■ **What the exercise asks**
Each record should be given back exactly, with none missing.

■ **Data extract**
══════

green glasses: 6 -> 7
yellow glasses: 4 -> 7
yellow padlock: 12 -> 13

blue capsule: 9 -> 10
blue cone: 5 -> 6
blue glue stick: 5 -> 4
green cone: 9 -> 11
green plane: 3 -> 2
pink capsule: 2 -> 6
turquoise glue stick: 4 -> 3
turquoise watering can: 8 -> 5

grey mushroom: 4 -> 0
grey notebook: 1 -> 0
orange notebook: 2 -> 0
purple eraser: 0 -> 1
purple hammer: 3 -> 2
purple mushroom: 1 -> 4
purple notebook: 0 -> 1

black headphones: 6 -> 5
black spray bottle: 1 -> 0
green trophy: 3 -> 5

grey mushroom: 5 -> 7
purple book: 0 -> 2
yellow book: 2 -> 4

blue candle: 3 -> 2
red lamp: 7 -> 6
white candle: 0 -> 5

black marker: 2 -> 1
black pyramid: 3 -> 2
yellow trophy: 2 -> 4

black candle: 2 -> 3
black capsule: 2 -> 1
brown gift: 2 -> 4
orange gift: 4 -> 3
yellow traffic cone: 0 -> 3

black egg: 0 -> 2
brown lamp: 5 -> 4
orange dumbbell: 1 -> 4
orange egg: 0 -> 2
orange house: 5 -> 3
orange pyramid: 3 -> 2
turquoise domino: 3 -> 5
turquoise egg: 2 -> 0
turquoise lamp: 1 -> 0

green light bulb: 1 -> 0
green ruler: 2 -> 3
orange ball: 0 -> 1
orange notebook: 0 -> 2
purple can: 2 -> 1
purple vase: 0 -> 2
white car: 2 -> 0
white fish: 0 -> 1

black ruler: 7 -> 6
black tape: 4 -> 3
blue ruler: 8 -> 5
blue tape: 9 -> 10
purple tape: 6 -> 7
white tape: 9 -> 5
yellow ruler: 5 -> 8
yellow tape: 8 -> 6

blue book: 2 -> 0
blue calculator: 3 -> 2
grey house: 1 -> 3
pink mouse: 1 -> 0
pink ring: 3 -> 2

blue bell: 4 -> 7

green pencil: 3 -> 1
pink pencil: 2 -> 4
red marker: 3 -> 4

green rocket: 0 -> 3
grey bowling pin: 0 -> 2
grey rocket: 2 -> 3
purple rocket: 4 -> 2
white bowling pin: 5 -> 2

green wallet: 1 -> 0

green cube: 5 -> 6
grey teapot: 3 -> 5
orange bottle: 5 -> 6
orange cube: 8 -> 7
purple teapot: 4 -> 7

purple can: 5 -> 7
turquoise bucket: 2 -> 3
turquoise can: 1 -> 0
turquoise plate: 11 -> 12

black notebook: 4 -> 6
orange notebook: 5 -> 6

══════

■ **Output for this exercise**
green glasses: 6 -> 7
yellow glasses: 4 -> 7
yellow padlock: 12 -> 13

blue capsule: 9 -> 10
blue cone: 5 -> 6
blue glue stick: 5 -> 4
green cone: 9 -> 11
green plane: 3 -> 2
pink capsule: 2 -> 6
turquoise glue stick: 4 -> 3
turquoise watering can: 8 -> 5

grey mushroom: 4 -> 0
grey notebook: 1 -> 0
orange notebook: 2 -> 0
purple eraser: 0 -> 1
purple hammer: 3 -> 2
purple mushroom: 1 -> 4
purple notebook: 0 -> 1

black headphones: 6 -> 5
black spray bottle: 1 -> 0
green trophy: 3 -> 5

grey mushroom: 5 -> 7
purple book: 0 -> 2
yellow book: 2 -> 4

blue candle: 3 -> 2
red lamp: 7 -> 6
white candle: 0 -> 5

black marker: 2 -> 1
black pyramid: 3 -> 2
yellow trophy: 2 -> 4

black candle: 2 -> 3
black capsule: 2 -> 1
brown gift: 2 -> 4
orange gift: 4 -> 3
yellow traffic cone: 0 -> 3

black egg: 0 -> 2
brown lamp: 5 -> 4
orange dumbbell: 1 -> 4
orange egg: 0 -> 2
orange house: 5 -> 3
orange pyramid: 3 -> 2
turquoise domino: 3 -> 5
turquoise egg: 2 -> 0
turquoise lamp: 1 -> 0

green light bulb: 1 -> 0
green ruler: 2 -> 3
orange ball: 0 -> 1
orange notebook: 0 -> 2
purple can: 2 -> 1
purple vase: 0 -> 2
white car: 2 -> 0
white fish: 0 -> 1

black ruler: 7 -> 6
black tape: 4 -> 3
blue ruler: 8 -> 5
blue tape: 9 -> 10
purple tape: 6 -> 7
white tape: 9 -> 5
yellow ruler: 5 -> 8
yellow tape: 8 -> 6

blue book: 2 -> 0
blue calculator: 3 -> 2
grey house: 1 -> 3
pink mouse: 1 -> 0
pink ring: 3 -> 2

blue bell: 4 -> 7

green pencil: 3 -> 1
pink pencil: 2 -> 4
red marker: 3 -> 4

green rocket: 0 -> 3
grey bowling pin: 0 -> 2
grey rocket: 2 -> 3
purple rocket: 4 -> 2
white bowling pin: 5 -> 2

green wallet: 1 -> 0

green cube: 5 -> 6
grey teapot: 3 -> 5
orange bottle: 5 -> 6
orange cube: 8 -> 7
purple teapot: 4 -> 7

purple can: 5 -> 7
turquoise bucket: 2 -> 3
turquoise can: 1 -> 0
turquoise plate: 11 -> 12

black notebook: 4 -> 6
orange notebook: 5 -> 6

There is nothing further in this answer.